* _Exercise details_
Leave out the pictures and repeat exactly the lines from the one containing "D201: schottky BAT85" through the end of the records.
----
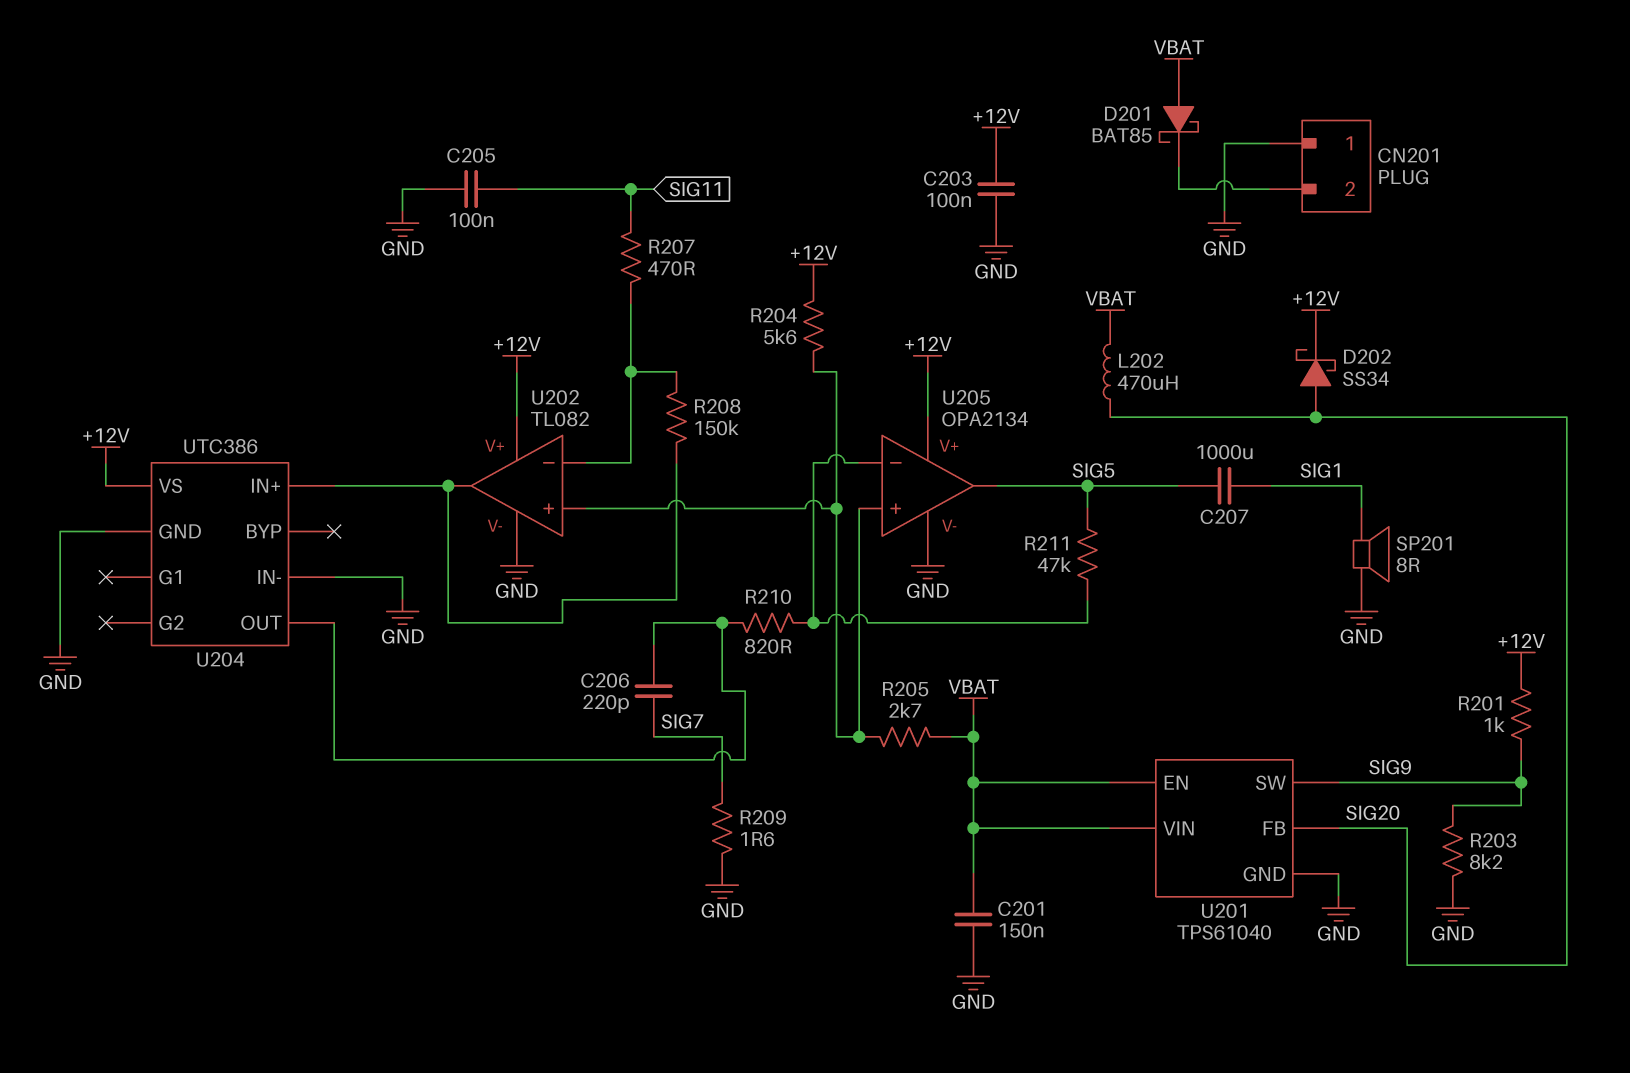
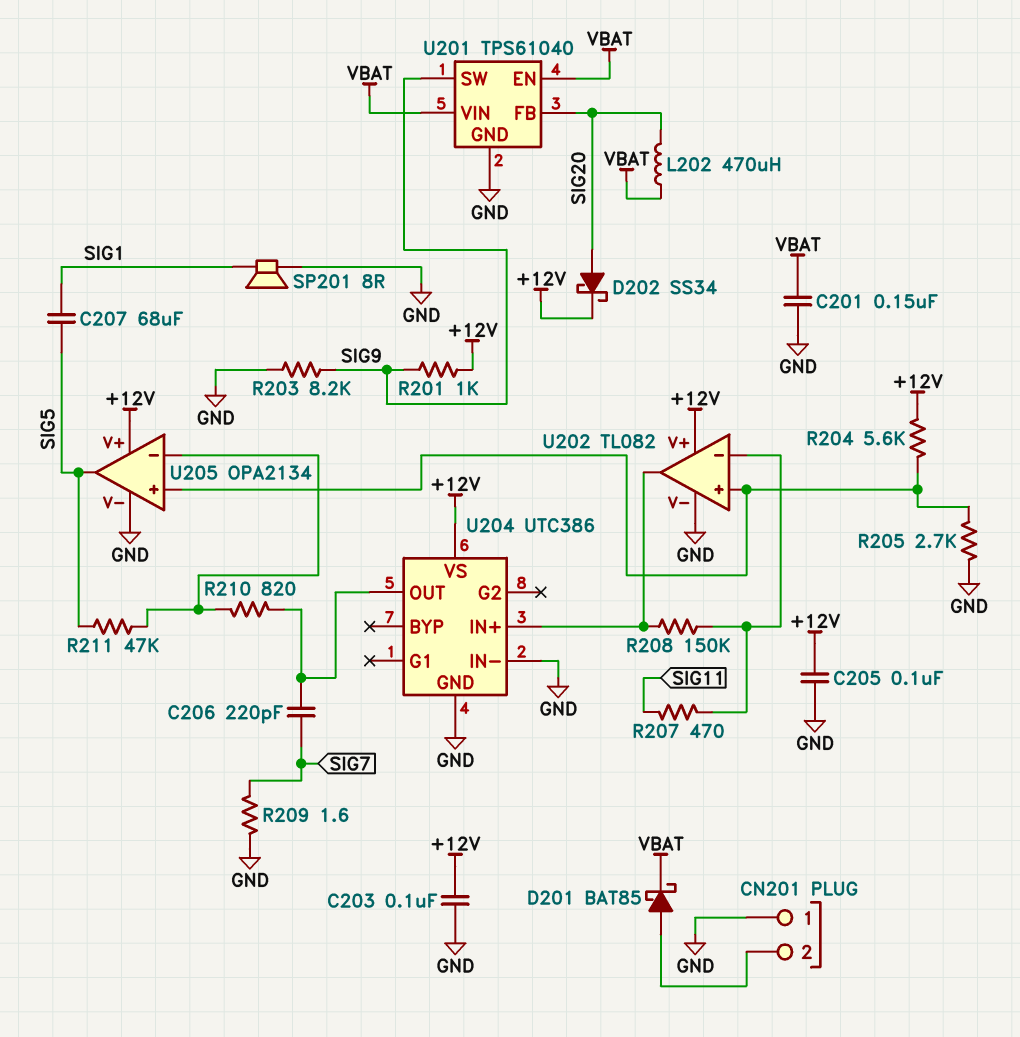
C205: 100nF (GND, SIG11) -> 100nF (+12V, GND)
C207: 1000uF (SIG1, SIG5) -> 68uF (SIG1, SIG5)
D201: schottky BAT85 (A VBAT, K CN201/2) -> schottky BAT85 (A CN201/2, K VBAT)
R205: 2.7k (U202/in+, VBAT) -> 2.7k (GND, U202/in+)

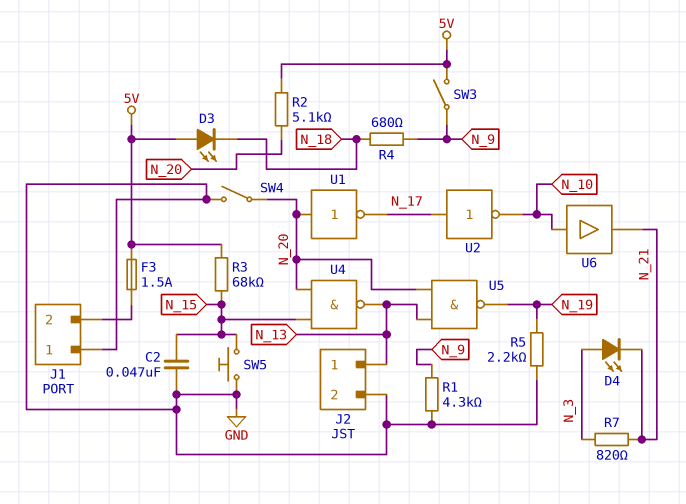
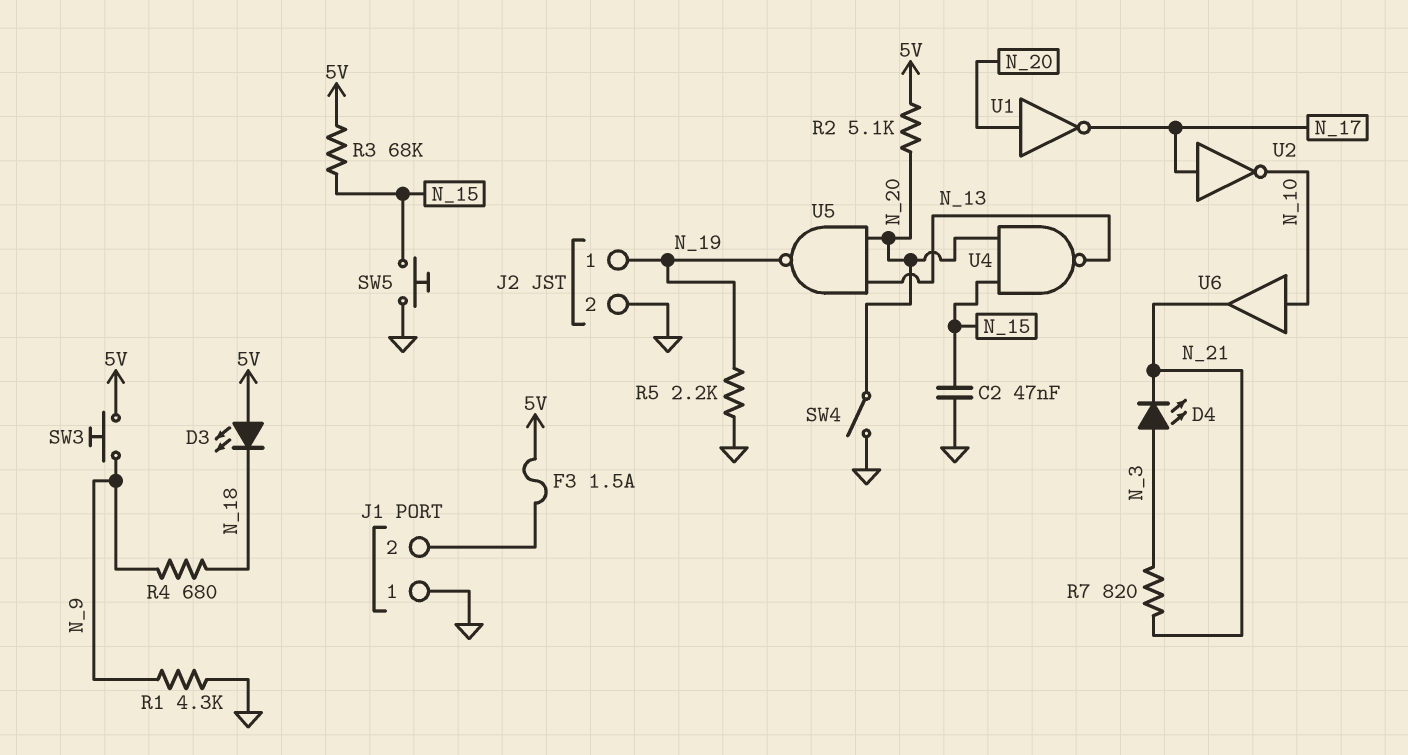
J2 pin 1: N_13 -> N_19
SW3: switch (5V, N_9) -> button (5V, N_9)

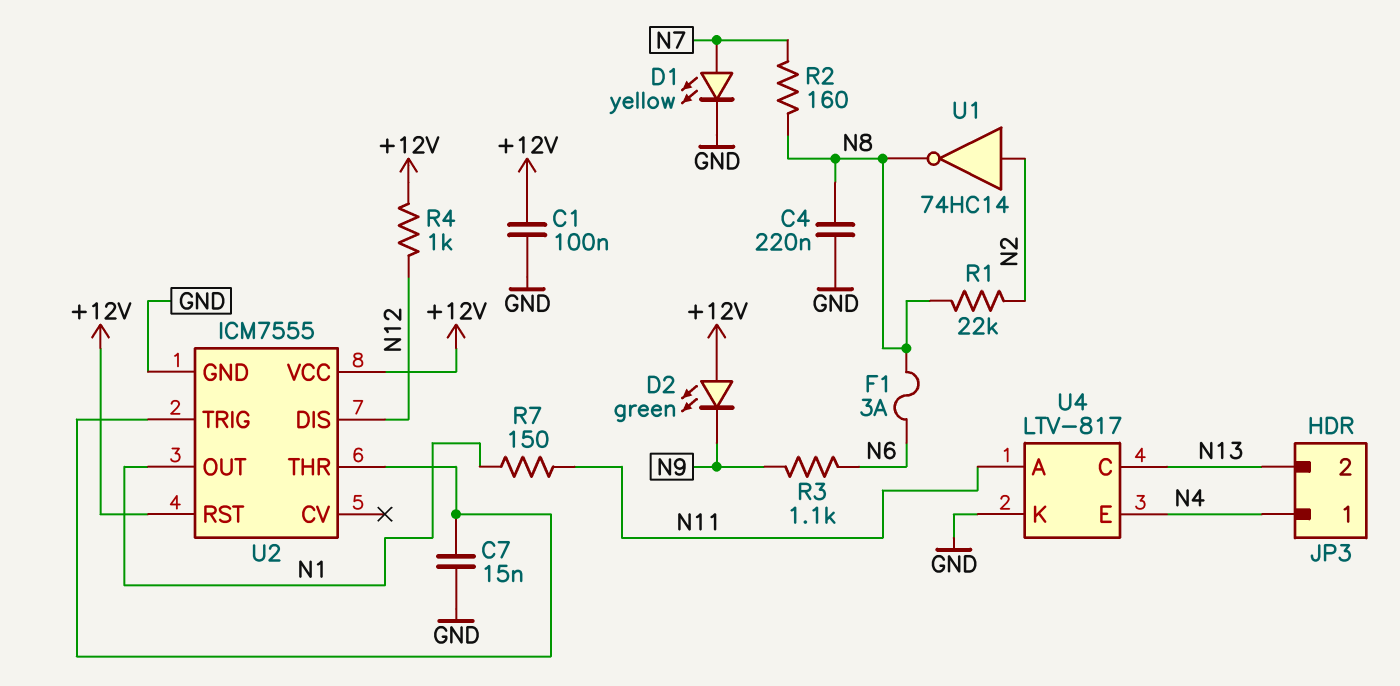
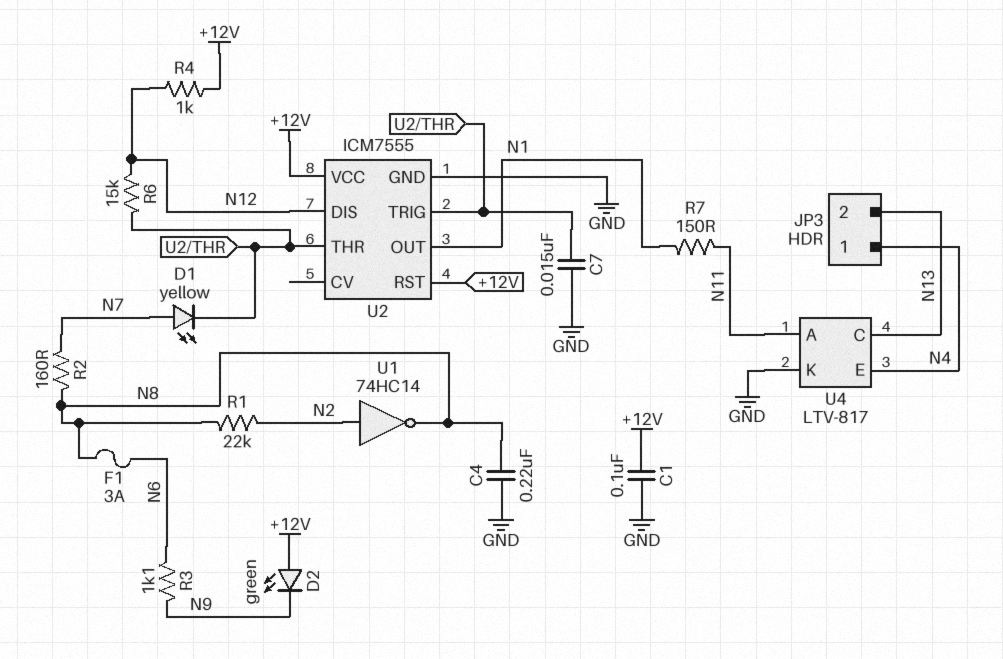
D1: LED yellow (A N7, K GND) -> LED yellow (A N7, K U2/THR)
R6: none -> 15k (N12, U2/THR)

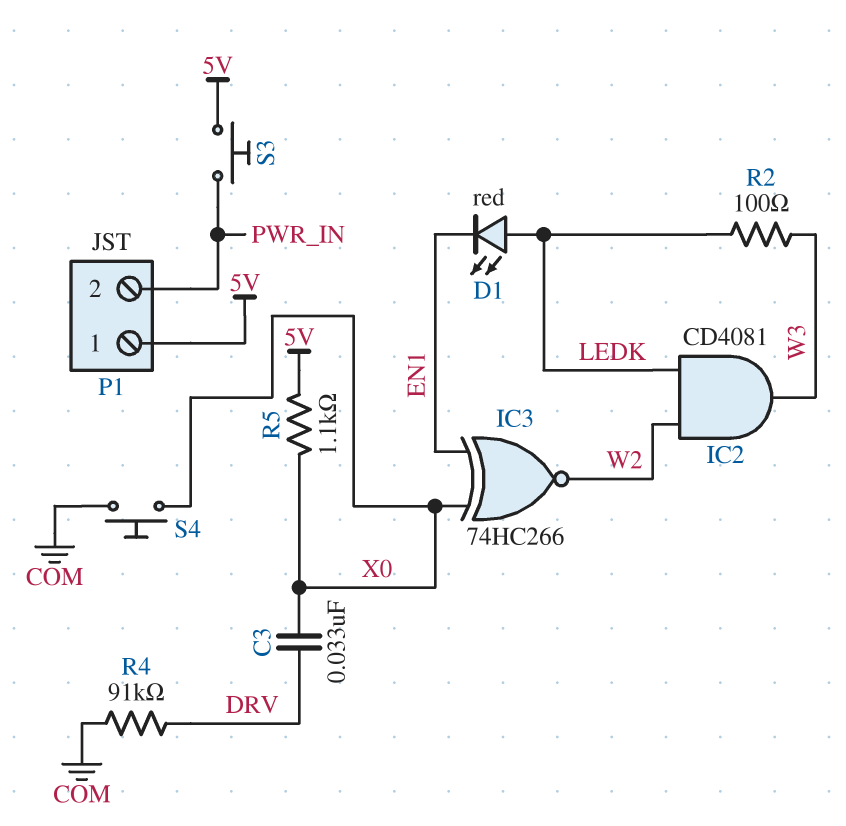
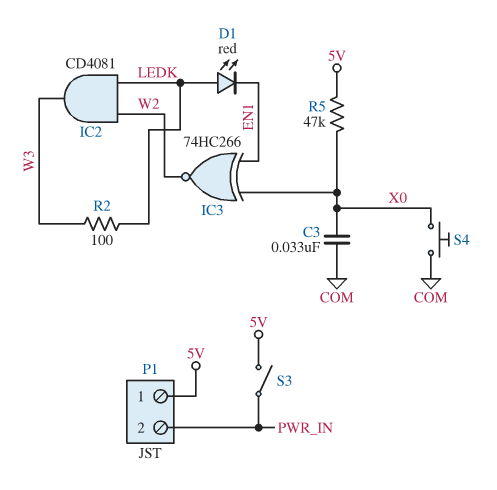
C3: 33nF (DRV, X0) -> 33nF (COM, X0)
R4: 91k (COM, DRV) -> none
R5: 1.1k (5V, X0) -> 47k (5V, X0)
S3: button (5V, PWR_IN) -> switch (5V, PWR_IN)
----
* _Written solution_
D201: schottky BAT85 (A VBAT, K CN201/2) -> schottky BAT85 (A CN201/2, K VBAT)
R205: 2.7k (U202/in+, VBAT) -> 2.7k (GND, U202/in+)

J2 pin 1: N_13 -> N_19
SW3: switch (5V, N_9) -> button (5V, N_9)

D1: LED yellow (A N7, K GND) -> LED yellow (A N7, K U2/THR)
R6: none -> 15k (N12, U2/THR)

C3: 33nF (DRV, X0) -> 33nF (COM, X0)
R4: 91k (COM, DRV) -> none
R5: 1.1k (5V, X0) -> 47k (5V, X0)
S3: button (5V, PWR_IN) -> switch (5V, PWR_IN)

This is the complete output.